▶ [Exercise instructions]: Below are some records. Return exactly the lines from the one with "(290, 158) = (763, 295): orange" to the one with "(544, 257) = (759, 692): yellow", and nothing else.

▶ [Given records]:
_ _ _

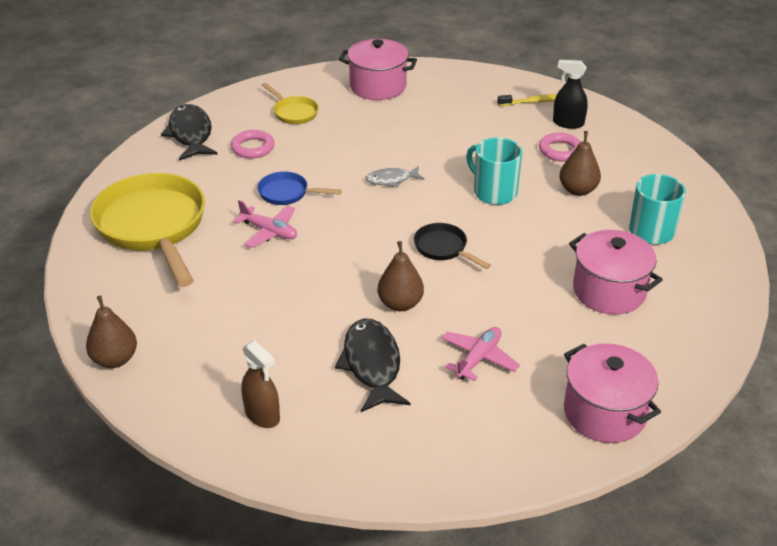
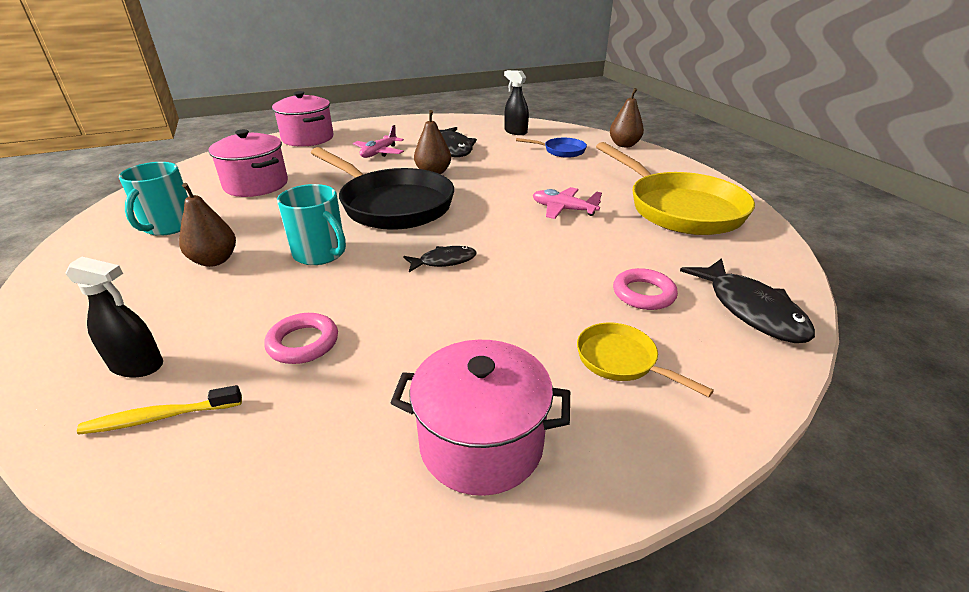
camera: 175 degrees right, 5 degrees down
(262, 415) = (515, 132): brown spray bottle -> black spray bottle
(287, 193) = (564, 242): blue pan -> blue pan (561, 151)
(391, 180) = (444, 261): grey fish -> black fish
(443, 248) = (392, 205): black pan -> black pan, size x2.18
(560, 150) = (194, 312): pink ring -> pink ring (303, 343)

_ _ _

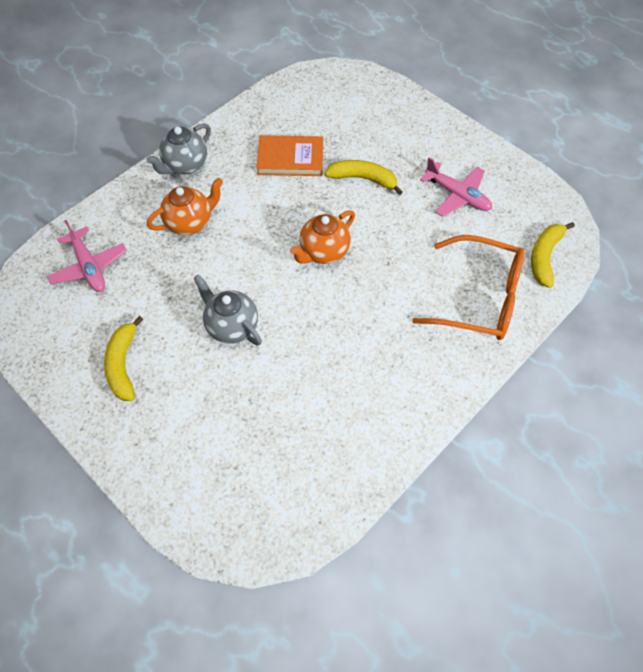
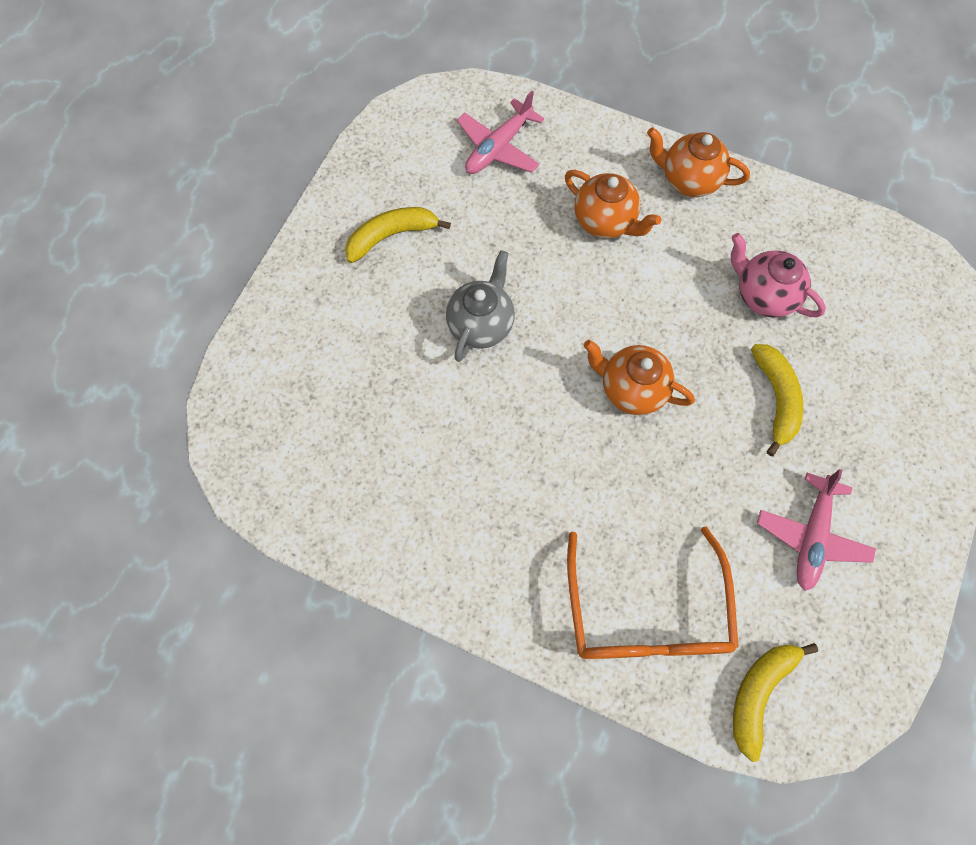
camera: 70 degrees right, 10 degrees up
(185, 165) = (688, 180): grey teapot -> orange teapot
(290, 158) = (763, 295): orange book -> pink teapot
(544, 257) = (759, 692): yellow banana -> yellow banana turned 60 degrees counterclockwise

_ _ _

▶ [Answer area]:
(290, 158) = (763, 295): orange book -> pink teapot
(544, 257) = (759, 692): yellow banana -> yellow banana turned 60 degrees counterclockwise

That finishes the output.